Your task is to transcribe the records exactly, skipping every image.

◆ ◆ ◆ ◆ ◆ ◆ ◆

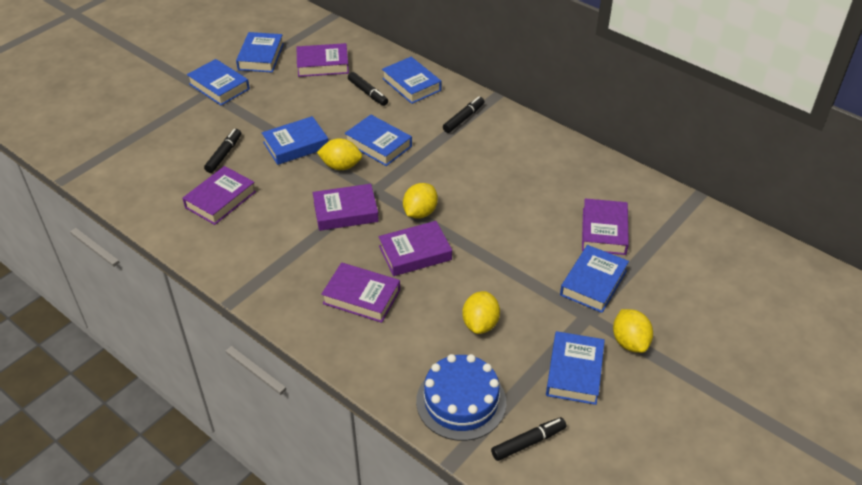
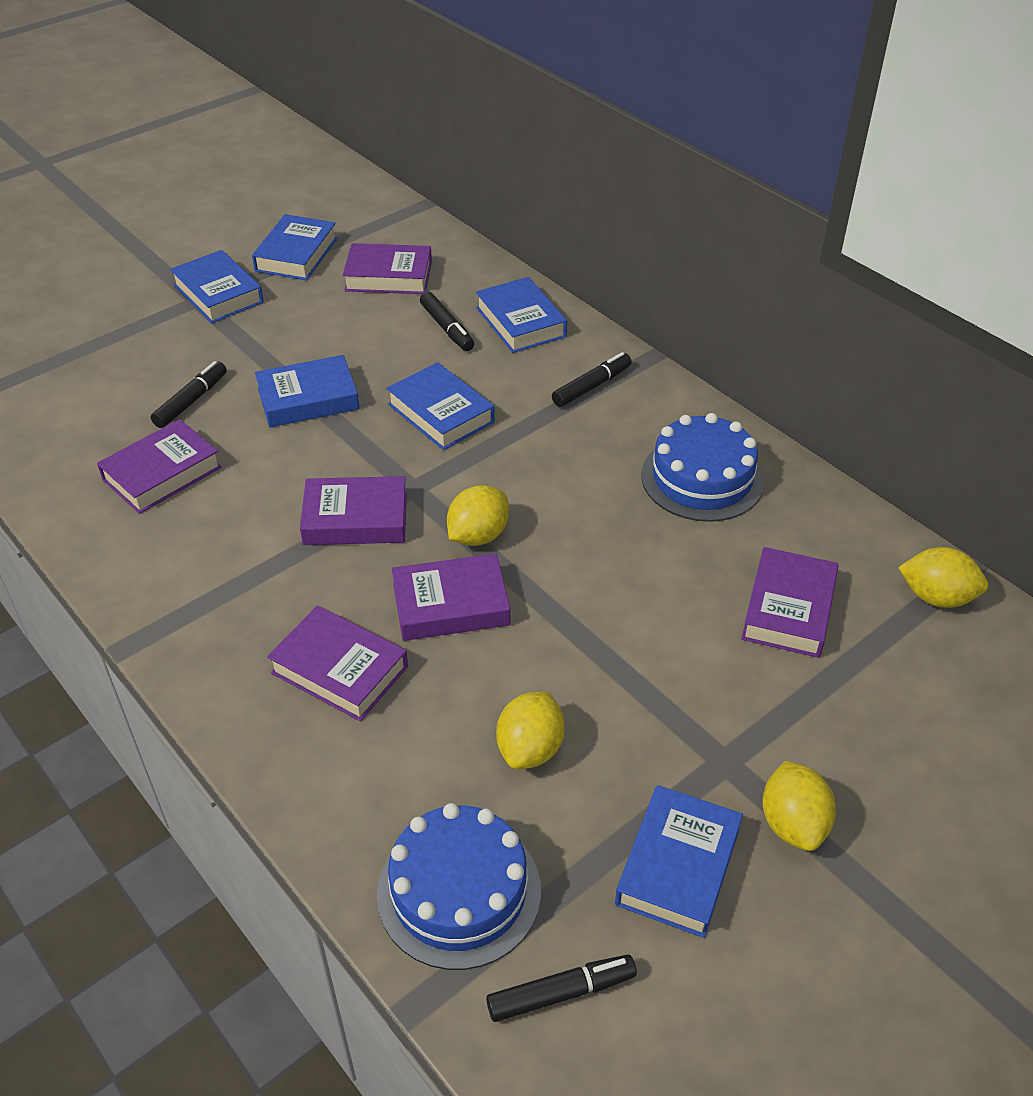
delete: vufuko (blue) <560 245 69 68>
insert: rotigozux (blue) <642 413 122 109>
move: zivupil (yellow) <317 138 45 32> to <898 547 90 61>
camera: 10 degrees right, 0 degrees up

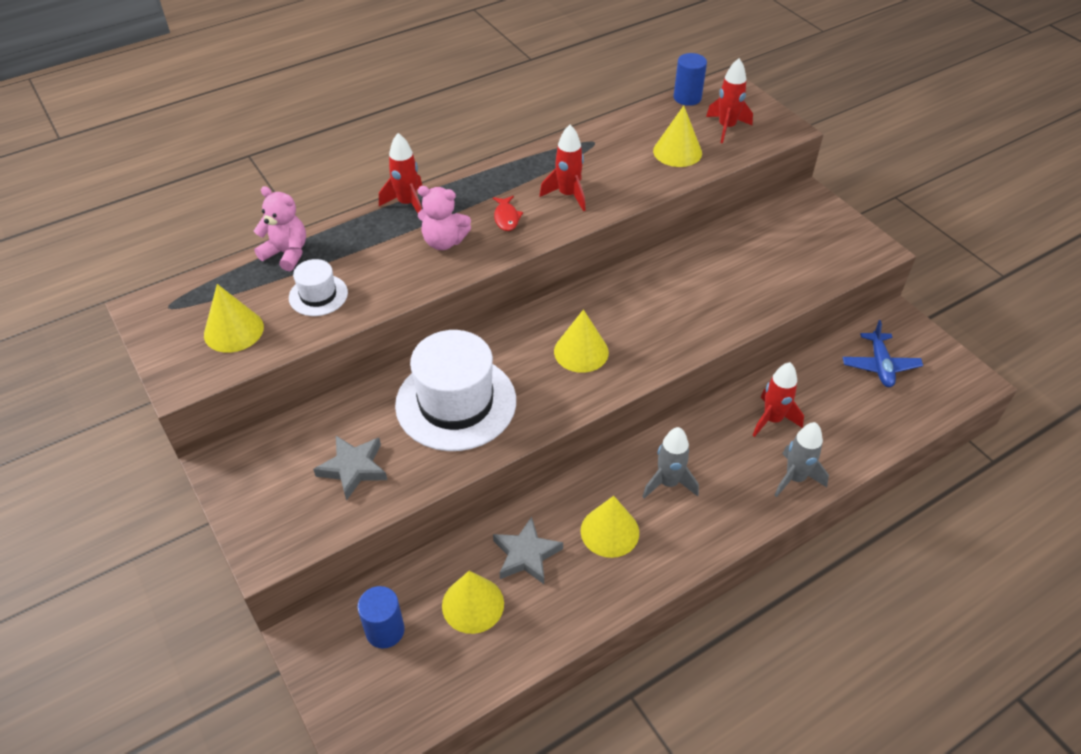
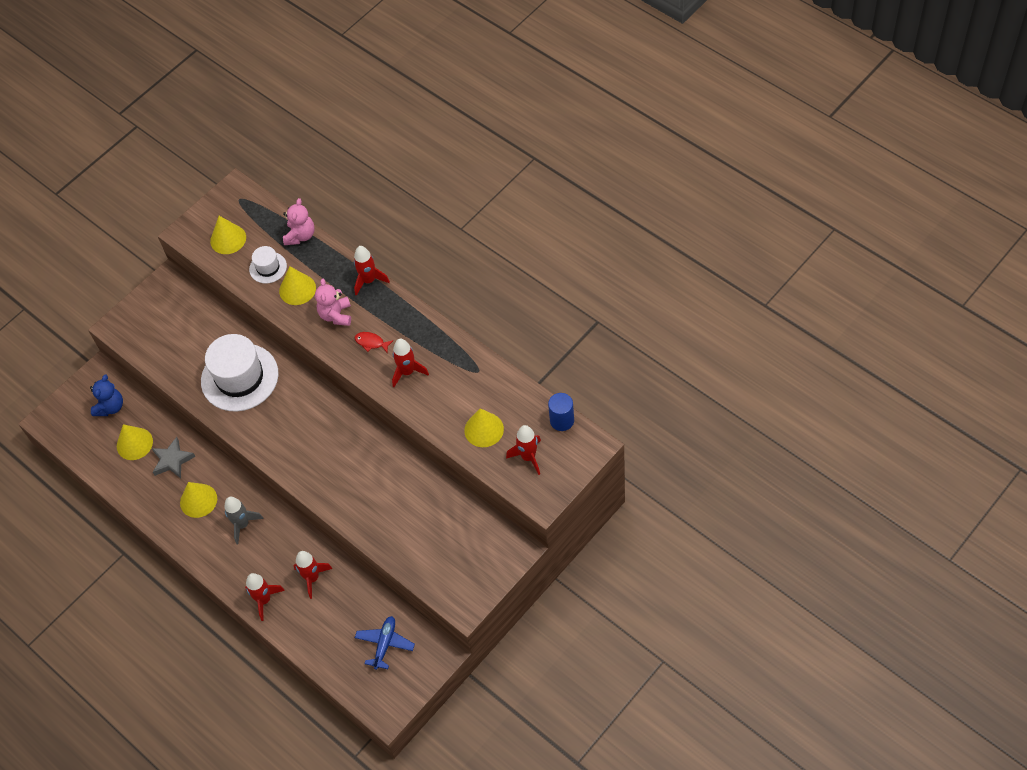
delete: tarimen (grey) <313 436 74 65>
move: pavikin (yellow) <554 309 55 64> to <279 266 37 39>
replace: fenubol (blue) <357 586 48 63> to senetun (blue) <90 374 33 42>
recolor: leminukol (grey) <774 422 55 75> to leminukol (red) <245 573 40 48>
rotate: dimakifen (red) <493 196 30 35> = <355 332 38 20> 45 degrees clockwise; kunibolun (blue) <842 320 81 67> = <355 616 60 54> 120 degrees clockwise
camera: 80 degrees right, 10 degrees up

◆ ◆ ◆ ◆ ◆ ◆ ◆

Reply to the exercise:
delete: vufuko (blue) <560 245 69 68>
insert: rotigozux (blue) <642 413 122 109>
move: zivupil (yellow) <317 138 45 32> to <898 547 90 61>
camera: 10 degrees right, 0 degrees up

delete: tarimen (grey) <313 436 74 65>
move: pavikin (yellow) <554 309 55 64> to <279 266 37 39>
replace: fenubol (blue) <357 586 48 63> to senetun (blue) <90 374 33 42>
recolor: leminukol (grey) <774 422 55 75> to leminukol (red) <245 573 40 48>
rotate: dimakifen (red) <493 196 30 35> = <355 332 38 20> 45 degrees clockwise; kunibolun (blue) <842 320 81 67> = <355 616 60 54> 120 degrees clockwise
camera: 80 degrees right, 10 degrees up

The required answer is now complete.